## Recorded data
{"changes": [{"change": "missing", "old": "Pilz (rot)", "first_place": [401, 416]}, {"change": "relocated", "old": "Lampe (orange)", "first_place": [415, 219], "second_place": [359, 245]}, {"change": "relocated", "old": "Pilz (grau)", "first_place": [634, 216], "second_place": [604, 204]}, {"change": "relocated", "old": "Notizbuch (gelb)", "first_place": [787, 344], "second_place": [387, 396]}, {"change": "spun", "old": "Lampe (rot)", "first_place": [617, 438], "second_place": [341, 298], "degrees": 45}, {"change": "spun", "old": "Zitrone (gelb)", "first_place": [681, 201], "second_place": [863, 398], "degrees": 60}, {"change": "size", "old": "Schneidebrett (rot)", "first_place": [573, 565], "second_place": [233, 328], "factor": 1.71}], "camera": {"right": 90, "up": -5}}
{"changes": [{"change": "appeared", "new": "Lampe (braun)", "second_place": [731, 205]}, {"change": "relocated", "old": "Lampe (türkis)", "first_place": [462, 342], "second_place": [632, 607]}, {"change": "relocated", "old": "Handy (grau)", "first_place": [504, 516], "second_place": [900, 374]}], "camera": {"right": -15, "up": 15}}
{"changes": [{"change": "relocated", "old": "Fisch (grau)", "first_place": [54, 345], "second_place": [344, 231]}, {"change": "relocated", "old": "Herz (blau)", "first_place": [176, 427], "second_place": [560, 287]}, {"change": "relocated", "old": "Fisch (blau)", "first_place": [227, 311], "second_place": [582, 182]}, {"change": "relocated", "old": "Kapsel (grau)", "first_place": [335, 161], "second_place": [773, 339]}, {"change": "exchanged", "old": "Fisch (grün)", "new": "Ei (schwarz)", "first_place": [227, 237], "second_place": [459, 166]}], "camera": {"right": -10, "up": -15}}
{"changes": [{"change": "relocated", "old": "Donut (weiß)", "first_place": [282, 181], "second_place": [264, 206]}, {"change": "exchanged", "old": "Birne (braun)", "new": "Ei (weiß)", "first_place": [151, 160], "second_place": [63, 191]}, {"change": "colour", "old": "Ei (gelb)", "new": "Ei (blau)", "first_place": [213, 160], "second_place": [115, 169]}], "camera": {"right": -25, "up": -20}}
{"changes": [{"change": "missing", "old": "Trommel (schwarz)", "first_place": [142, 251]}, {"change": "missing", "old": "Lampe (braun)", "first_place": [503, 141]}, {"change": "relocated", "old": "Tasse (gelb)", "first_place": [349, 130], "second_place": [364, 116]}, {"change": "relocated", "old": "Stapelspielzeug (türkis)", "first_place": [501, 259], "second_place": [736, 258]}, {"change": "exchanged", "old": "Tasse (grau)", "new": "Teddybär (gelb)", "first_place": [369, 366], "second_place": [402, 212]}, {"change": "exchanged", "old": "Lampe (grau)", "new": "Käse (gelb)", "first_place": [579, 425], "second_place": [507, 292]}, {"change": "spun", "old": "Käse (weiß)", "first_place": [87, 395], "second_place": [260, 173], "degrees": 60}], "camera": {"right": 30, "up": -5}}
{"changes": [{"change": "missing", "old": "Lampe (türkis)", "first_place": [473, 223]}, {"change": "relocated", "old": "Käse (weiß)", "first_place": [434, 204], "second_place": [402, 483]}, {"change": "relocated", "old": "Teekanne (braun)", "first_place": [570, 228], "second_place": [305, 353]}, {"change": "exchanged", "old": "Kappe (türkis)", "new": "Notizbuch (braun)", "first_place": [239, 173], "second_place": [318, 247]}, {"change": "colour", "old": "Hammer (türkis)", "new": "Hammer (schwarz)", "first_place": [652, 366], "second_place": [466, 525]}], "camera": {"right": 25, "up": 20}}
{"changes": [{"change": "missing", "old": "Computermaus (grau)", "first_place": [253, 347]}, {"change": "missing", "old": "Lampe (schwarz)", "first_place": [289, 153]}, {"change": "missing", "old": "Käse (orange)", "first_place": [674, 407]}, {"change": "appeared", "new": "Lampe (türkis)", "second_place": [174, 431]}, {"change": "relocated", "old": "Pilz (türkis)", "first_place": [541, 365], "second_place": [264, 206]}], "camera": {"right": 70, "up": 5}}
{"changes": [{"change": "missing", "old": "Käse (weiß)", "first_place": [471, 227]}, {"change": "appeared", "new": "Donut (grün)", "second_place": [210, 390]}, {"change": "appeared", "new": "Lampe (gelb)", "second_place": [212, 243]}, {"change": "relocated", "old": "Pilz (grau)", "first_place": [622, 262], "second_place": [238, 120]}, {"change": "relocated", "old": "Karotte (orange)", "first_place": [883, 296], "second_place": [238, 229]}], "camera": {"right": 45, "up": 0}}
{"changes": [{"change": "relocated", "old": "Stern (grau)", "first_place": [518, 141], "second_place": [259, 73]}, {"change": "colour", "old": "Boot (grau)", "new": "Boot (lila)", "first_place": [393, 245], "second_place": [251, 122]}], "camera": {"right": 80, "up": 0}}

## Task item
Retype the material in full, keeping each line exactly as it is.

## Answer section
{"changes": [{"change": "missing", "old": "Pilz (rot)", "first_place": [401, 416]}, {"change": "relocated", "old": "Lampe (orange)", "first_place": [415, 219], "second_place": [359, 245]}, {"change": "relocated", "old": "Pilz (grau)", "first_place": [634, 216], "second_place": [604, 204]}, {"change": "relocated", "old": "Notizbuch (gelb)", "first_place": [787, 344], "second_place": [387, 396]}, {"change": "spun", "old": "Lampe (rot)", "first_place": [617, 438], "second_place": [341, 298], "degrees": 45}, {"change": "spun", "old": "Zitrone (gelb)", "first_place": [681, 201], "second_place": [863, 398], "degrees": 60}, {"change": "size", "old": "Schneidebrett (rot)", "first_place": [573, 565], "second_place": [233, 328], "factor": 1.71}], "camera": {"right": 90, "up": -5}}
{"changes": [{"change": "appeared", "new": "Lampe (braun)", "second_place": [731, 205]}, {"change": "relocated", "old": "Lampe (türkis)", "first_place": [462, 342], "second_place": [632, 607]}, {"change": "relocated", "old": "Handy (grau)", "first_place": [504, 516], "second_place": [900, 374]}], "camera": {"right": -15, "up": 15}}
{"changes": [{"change": "relocated", "old": "Fisch (grau)", "first_place": [54, 345], "second_place": [344, 231]}, {"change": "relocated", "old": "Herz (blau)", "first_place": [176, 427], "second_place": [560, 287]}, {"change": "relocated", "old": "Fisch (blau)", "first_place": [227, 311], "second_place": [582, 182]}, {"change": "relocated", "old": "Kapsel (grau)", "first_place": [335, 161], "second_place": [773, 339]}, {"change": "exchanged", "old": "Fisch (grün)", "new": "Ei (schwarz)", "first_place": [227, 237], "second_place": [459, 166]}], "camera": {"right": -10, "up": -15}}
{"changes": [{"change": "relocated", "old": "Donut (weiß)", "first_place": [282, 181], "second_place": [264, 206]}, {"change": "exchanged", "old": "Birne (braun)", "new": "Ei (weiß)", "first_place": [151, 160], "second_place": [63, 191]}, {"change": "colour", "old": "Ei (gelb)", "new": "Ei (blau)", "first_place": [213, 160], "second_place": [115, 169]}], "camera": {"right": -25, "up": -20}}
{"changes": [{"change": "missing", "old": "Trommel (schwarz)", "first_place": [142, 251]}, {"change": "missing", "old": "Lampe (braun)", "first_place": [503, 141]}, {"change": "relocated", "old": "Tasse (gelb)", "first_place": [349, 130], "second_place": [364, 116]}, {"change": "relocated", "old": "Stapelspielzeug (türkis)", "first_place": [501, 259], "second_place": [736, 258]}, {"change": "exchanged", "old": "Tasse (grau)", "new": "Teddybär (gelb)", "first_place": [369, 366], "second_place": [402, 212]}, {"change": "exchanged", "old": "Lampe (grau)", "new": "Käse (gelb)", "first_place": [579, 425], "second_place": [507, 292]}, {"change": "spun", "old": "Käse (weiß)", "first_place": [87, 395], "second_place": [260, 173], "degrees": 60}], "camera": {"right": 30, "up": -5}}
{"changes": [{"change": "missing", "old": "Lampe (türkis)", "first_place": [473, 223]}, {"change": "relocated", "old": "Käse (weiß)", "first_place": [434, 204], "second_place": [402, 483]}, {"change": "relocated", "old": "Teekanne (braun)", "first_place": [570, 228], "second_place": [305, 353]}, {"change": "exchanged", "old": "Kappe (türkis)", "new": "Notizbuch (braun)", "first_place": [239, 173], "second_place": [318, 247]}, {"change": "colour", "old": "Hammer (türkis)", "new": "Hammer (schwarz)", "first_place": [652, 366], "second_place": [466, 525]}], "camera": {"right": 25, "up": 20}}
{"changes": [{"change": "missing", "old": "Computermaus (grau)", "first_place": [253, 347]}, {"change": "missing", "old": "Lampe (schwarz)", "first_place": [289, 153]}, {"change": "missing", "old": "Käse (orange)", "first_place": [674, 407]}, {"change": "appeared", "new": "Lampe (türkis)", "second_place": [174, 431]}, {"change": "relocated", "old": "Pilz (türkis)", "first_place": [541, 365], "second_place": [264, 206]}], "camera": {"right": 70, "up": 5}}
{"changes": [{"change": "missing", "old": "Käse (weiß)", "first_place": [471, 227]}, {"change": "appeared", "new": "Donut (grün)", "second_place": [210, 390]}, {"change": "appeared", "new": "Lampe (gelb)", "second_place": [212, 243]}, {"change": "relocated", "old": "Pilz (grau)", "first_place": [622, 262], "second_place": [238, 120]}, {"change": "relocated", "old": "Karotte (orange)", "first_place": [883, 296], "second_place": [238, 229]}], "camera": {"right": 45, "up": 0}}
{"changes": [{"change": "relocated", "old": "Stern (grau)", "first_place": [518, 141], "second_place": [259, 73]}, {"change": "colour", "old": "Boot (grau)", "new": "Boot (lila)", "first_place": [393, 245], "second_place": [251, 122]}], "camera": {"right": 80, "up": 0}}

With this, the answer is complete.